* _GIVEN INFORMATION_
»»
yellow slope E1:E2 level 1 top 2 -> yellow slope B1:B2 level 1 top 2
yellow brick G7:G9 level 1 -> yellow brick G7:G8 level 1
««
»»
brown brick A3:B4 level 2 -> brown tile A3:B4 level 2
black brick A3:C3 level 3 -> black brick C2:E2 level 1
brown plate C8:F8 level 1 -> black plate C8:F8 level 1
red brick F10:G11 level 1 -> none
««
* _PROBLEM REQUIREMENTS_
Take the entries above and return only the lines from the one with "brown brick A3:B4" to the one with "red brick F10:G11 level 1 -> none", both included, unchanged.

* _TASK SOLUTION_
brown brick A3:B4 level 2 -> brown tile A3:B4 level 2
black brick A3:C3 level 3 -> black brick C2:E2 level 1
brown plate C8:F8 level 1 -> black plate C8:F8 level 1
red brick F10:G11 level 1 -> none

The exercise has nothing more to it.